= ACTIVITY =
From the first line of the data through the line containing "cyan brick E8", transcribe each line exactly. Pictures do not belong in the copy.

LISTED ENTRIES START

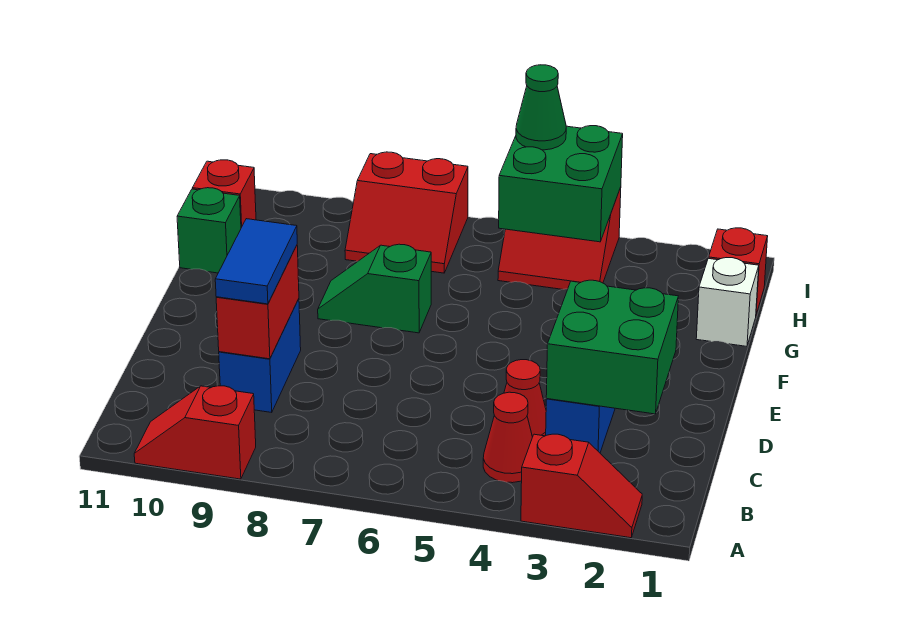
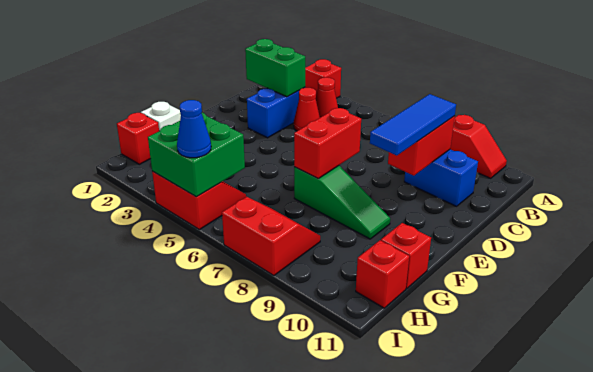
green brick C2:D3 level 2 -> green brick C2:C3 level 2
blue brick C9:D9 level 1 -> blue brick C9:C10 level 1
blue tile C9:D9 level 3 -> blue tile C9:E9 level 3
none -> red brick E7:F7 level 2
green slope F7:F8 level 1 top 7 -> green slope F7:F9 level 1 top 7
green brick G11 level 1 -> red brick G11 level 1
green cone I5 level 3 -> blue cone I5 level 3

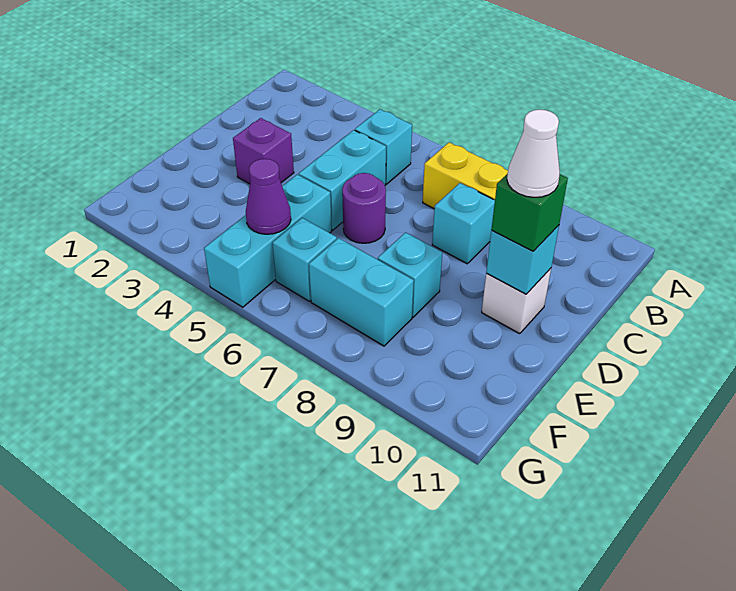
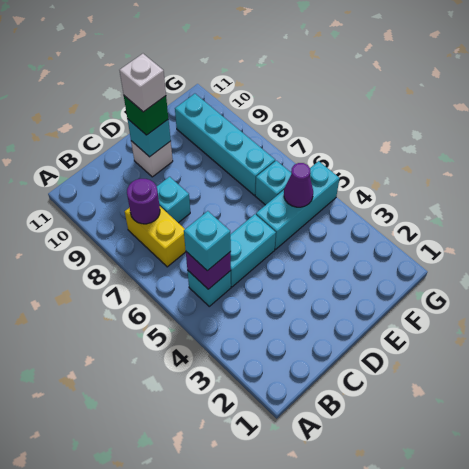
purple brick D3 level 1 -> purple brick B5 level 2
purple round brick D6 level 1 -> purple round brick B8 level 2
white cone D10 level 4 -> white brick D10 level 4
cyan brick E8 level 1 -> cyan brick B5 level 3
cyan brick F7:F8 level 1 -> cyan brick F7:F10 level 1

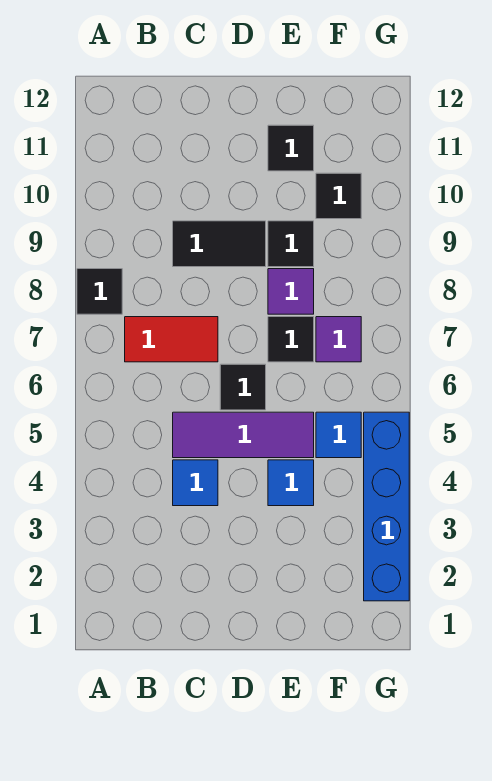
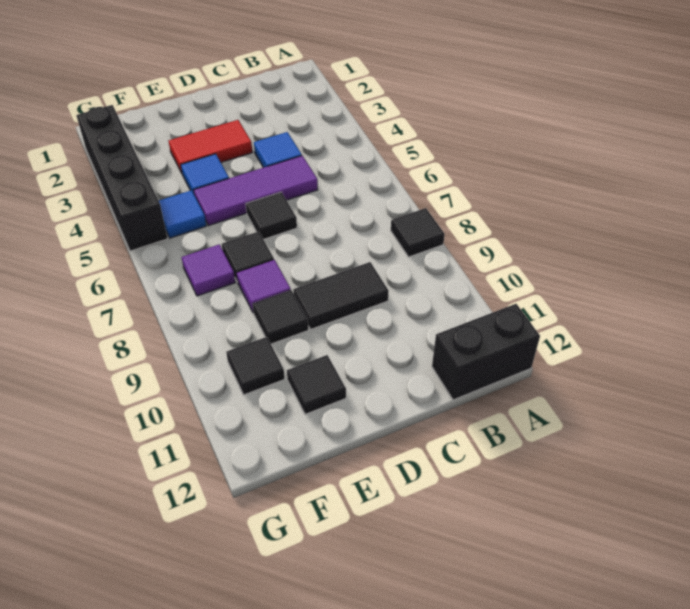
none -> black brick A12:B12 level 1
red tile B7:C7 level 1 -> red tile D3:E3 level 1
blue brick G2:G5 level 1 -> black brick G2:G5 level 1

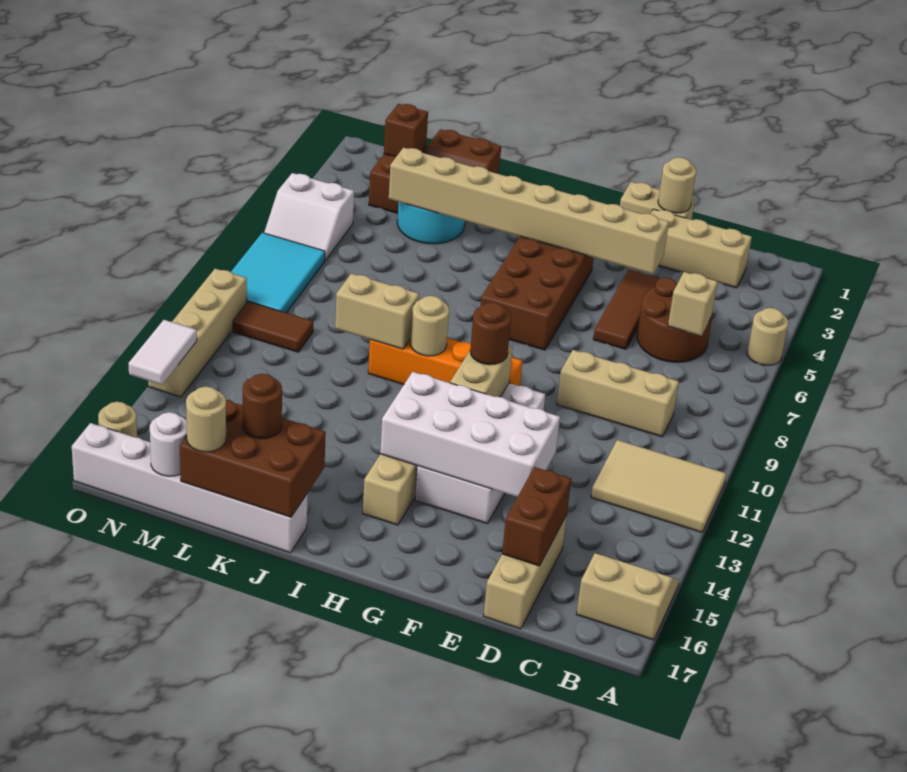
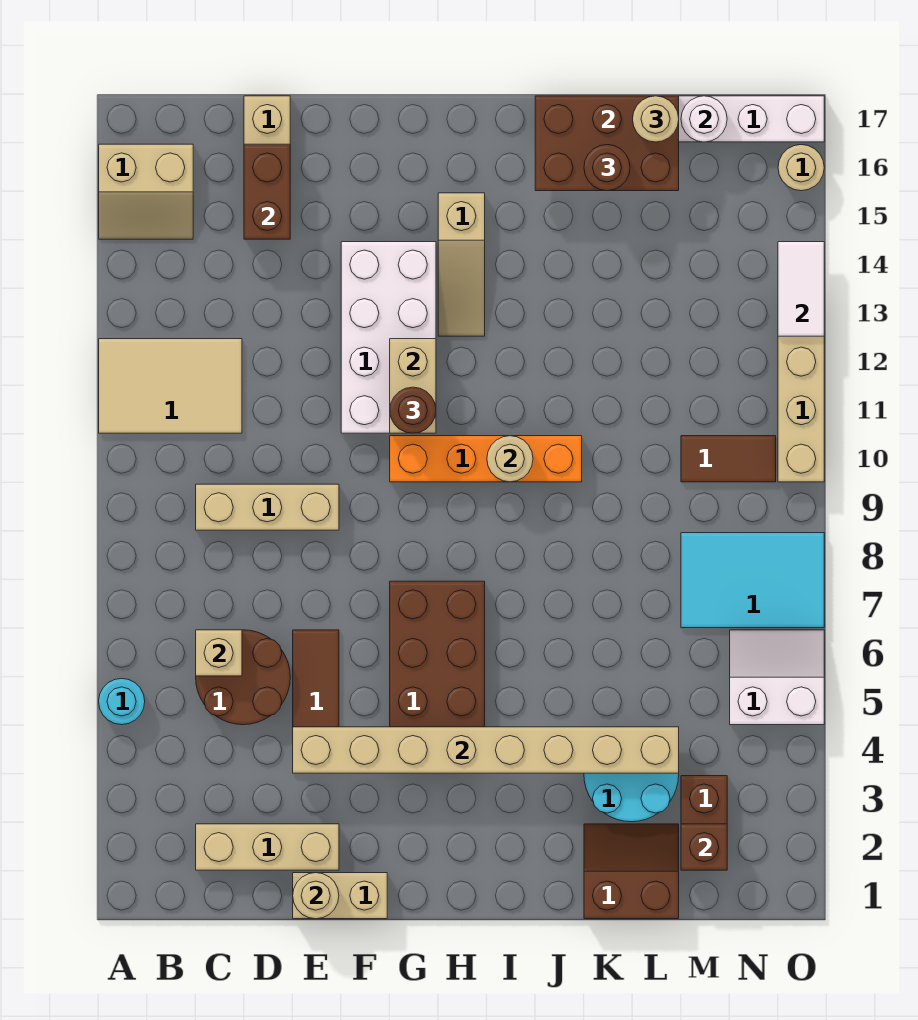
tan round brick A5 level 1 -> cyan round brick A5 level 1
white brick E13:H14 level 2 -> none
tan brick J10:K10 level 2 -> none
cyan tile N7:O9 level 1 -> cyan tile M7:O8 level 1

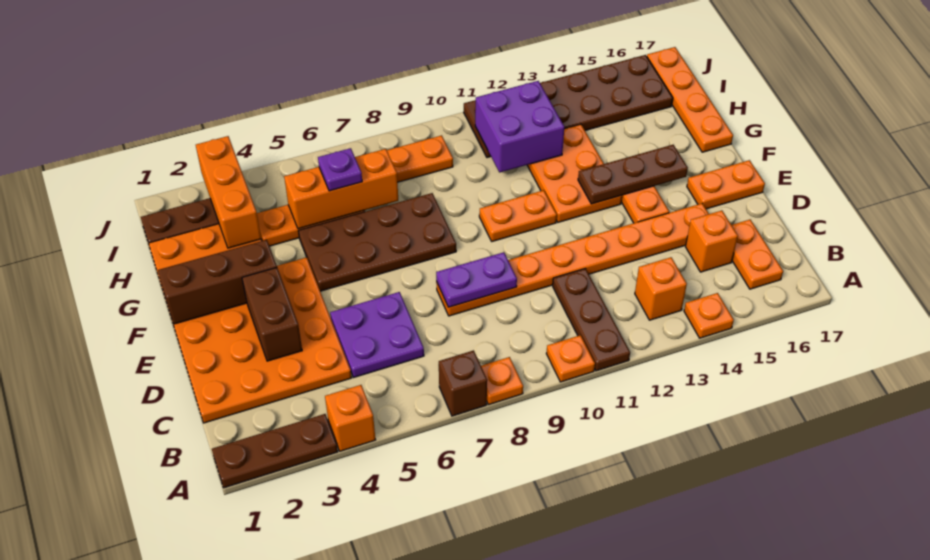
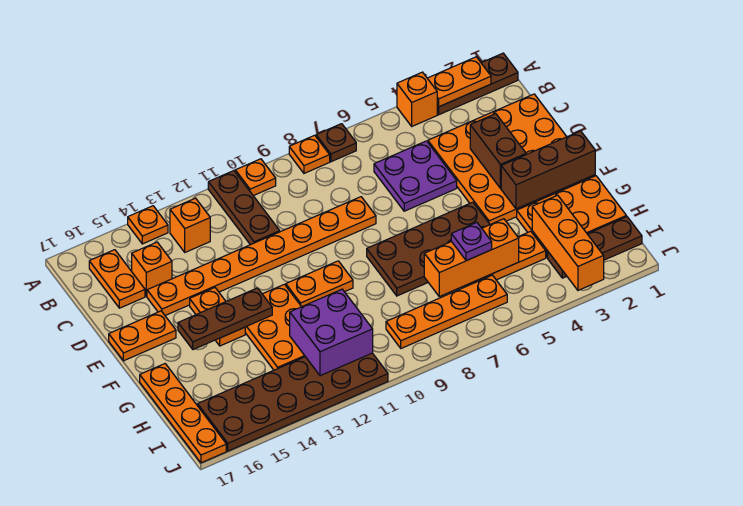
none -> orange plate A2:A3 level 2
brown brick A7 level 1 -> brown plate A7 level 1
purple plate D8:D9 level 2 -> none

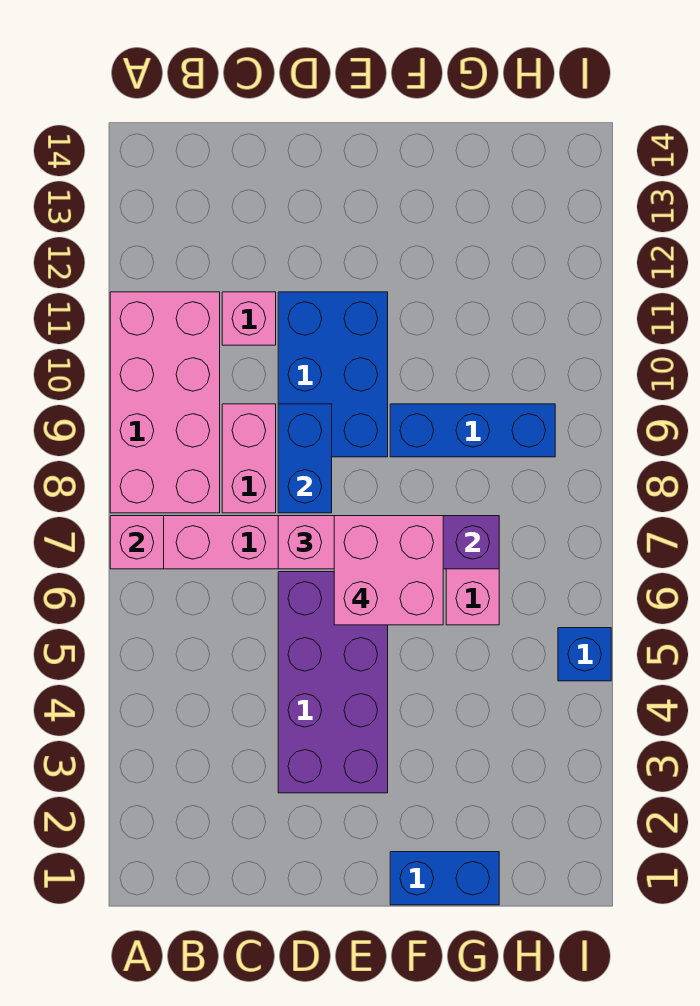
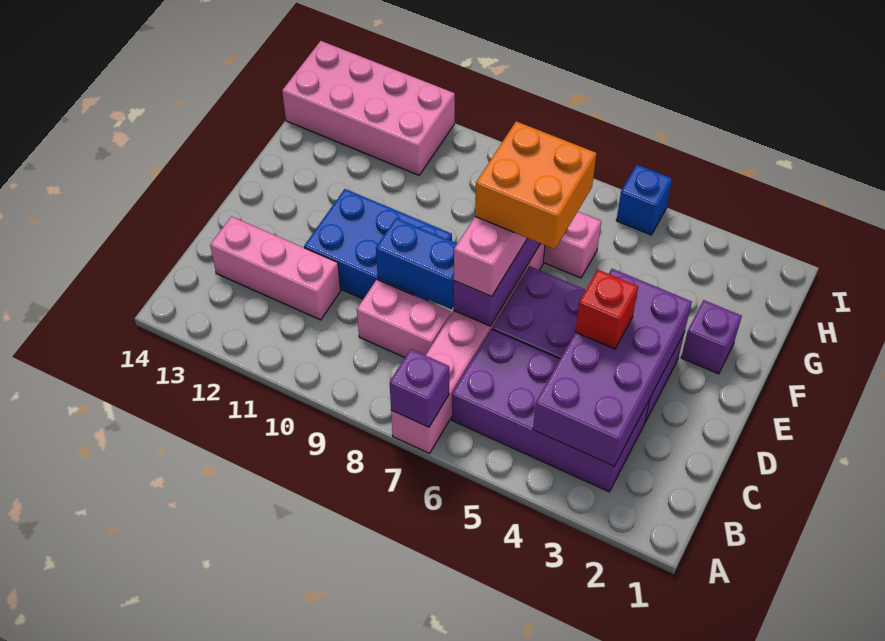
pink brick A7 level 2 -> purple brick A7 level 2
pink brick A8:B11 level 1 -> pink brick H11:I14 level 1
none -> purple brick B3:C6 level 1
none -> purple brick B3:E4 level 2
pink brick C11 level 1 -> pink brick C11:C13 level 1
none -> red brick D4 level 3
pink brick E6:F7 level 4 -> orange brick E6:F7 level 4
blue brick F1:G1 level 1 -> none
none -> purple brick F2 level 1
blue brick F9:H9 level 1 -> none

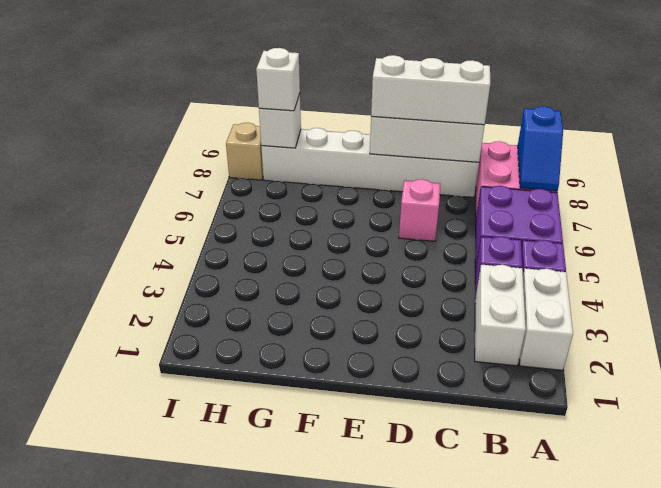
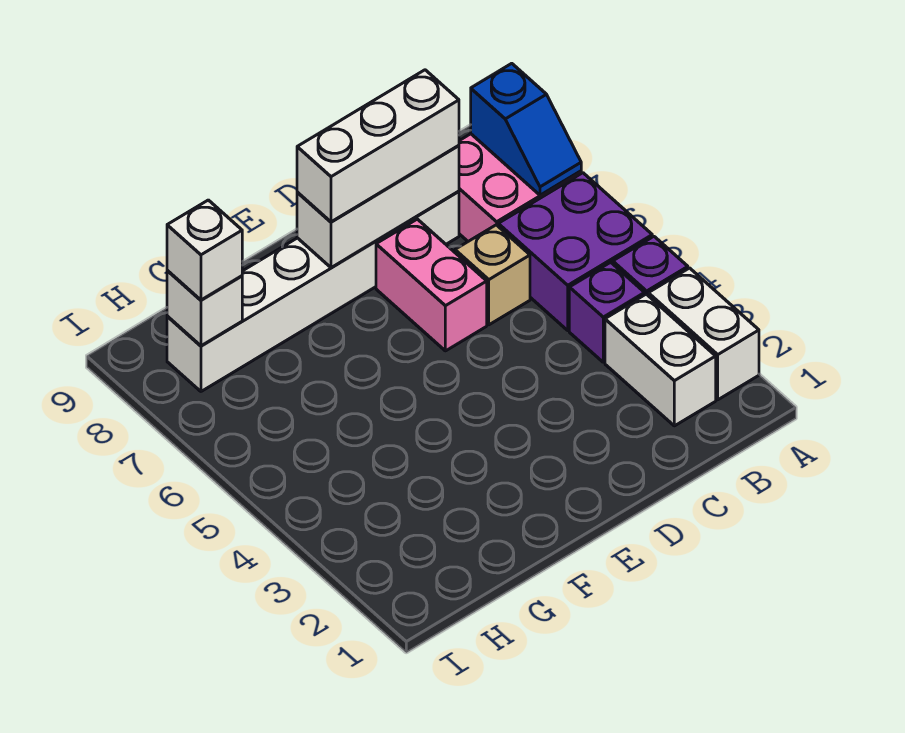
pink brick D6 level 1 -> pink brick D6:D7 level 1
tan brick I8 level 1 -> tan brick C6 level 1

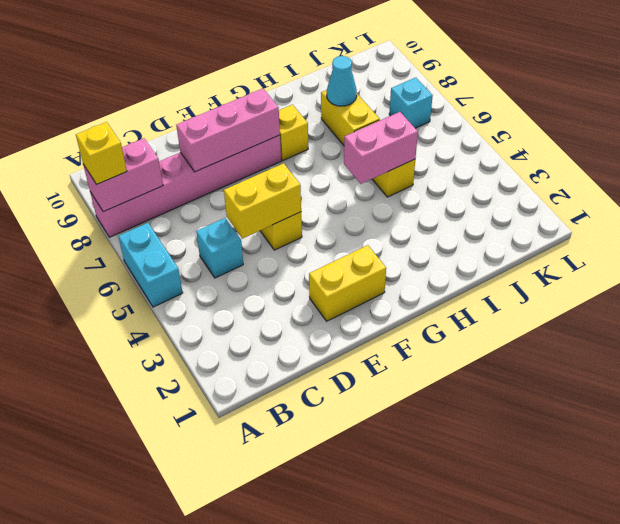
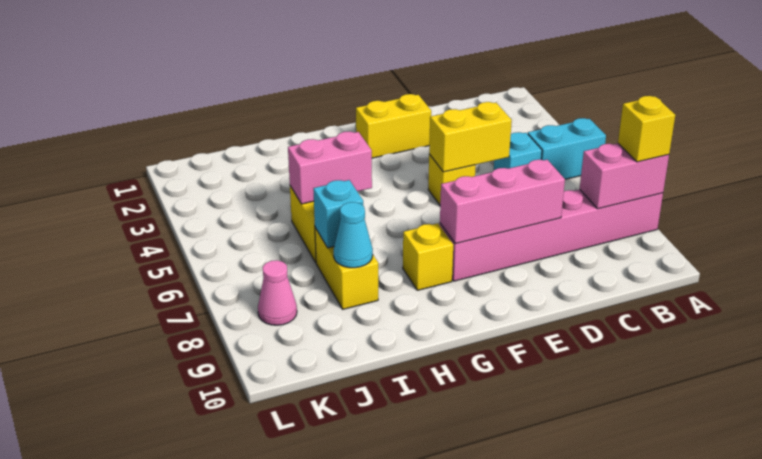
cyan brick A5:A6 level 1 -> cyan brick A5:B5 level 1
cyan brick K7 level 1 -> cyan brick I7 level 2
none -> pink cone K8 level 1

LISTED ENTRIES END

= ANSWER TO THIS PROBLEM =
green brick C2:D3 level 2 -> green brick C2:C3 level 2
blue brick C9:D9 level 1 -> blue brick C9:C10 level 1
blue tile C9:D9 level 3 -> blue tile C9:E9 level 3
none -> red brick E7:F7 level 2
green slope F7:F8 level 1 top 7 -> green slope F7:F9 level 1 top 7
green brick G11 level 1 -> red brick G11 level 1
green cone I5 level 3 -> blue cone I5 level 3

purple brick D3 level 1 -> purple brick B5 level 2
purple round brick D6 level 1 -> purple round brick B8 level 2
white cone D10 level 4 -> white brick D10 level 4
cyan brick E8 level 1 -> cyan brick B5 level 3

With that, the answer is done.